▶ [YOUR ASSIGNMENT]
Find the string "black" in the data, then copy every line where it is found.

+++

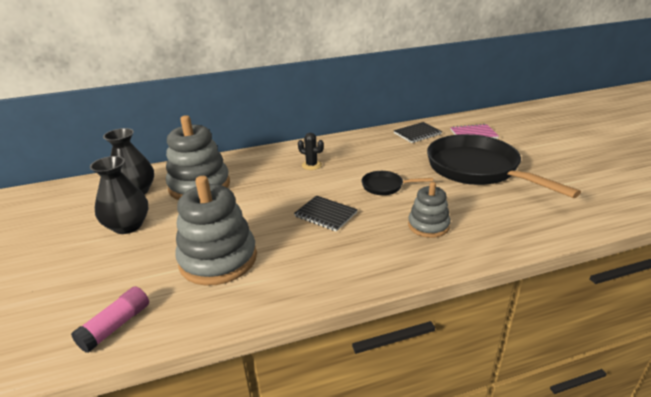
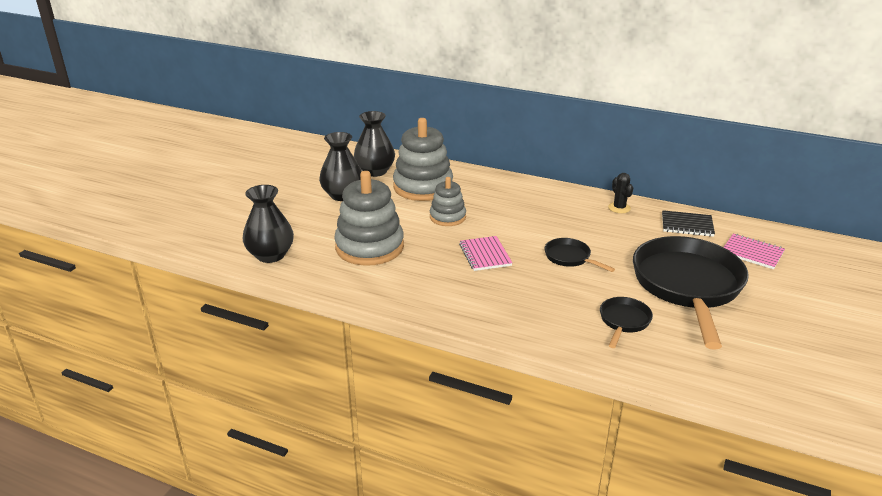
camera: 40 degrees right, 0 degrees up
(116, 326) = (270, 255): pink glue stick -> black vase
(311, 165) = (533, 210): black cactus -> black cactus (619, 208)
(325, 214) = (485, 255): black notebook -> pink notebook
(428, 225) = (554, 305): grey stacking toy -> grey stacking toy (447, 217)
(483, 212) = (624, 321): none -> black pan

+++

▶ [RESULT OF THIS EXERCISE]
(116, 326) = (270, 255): pink glue stick -> black vase
(311, 165) = (533, 210): black cactus -> black cactus (619, 208)
(325, 214) = (485, 255): black notebook -> pink notebook
(483, 212) = (624, 321): none -> black pan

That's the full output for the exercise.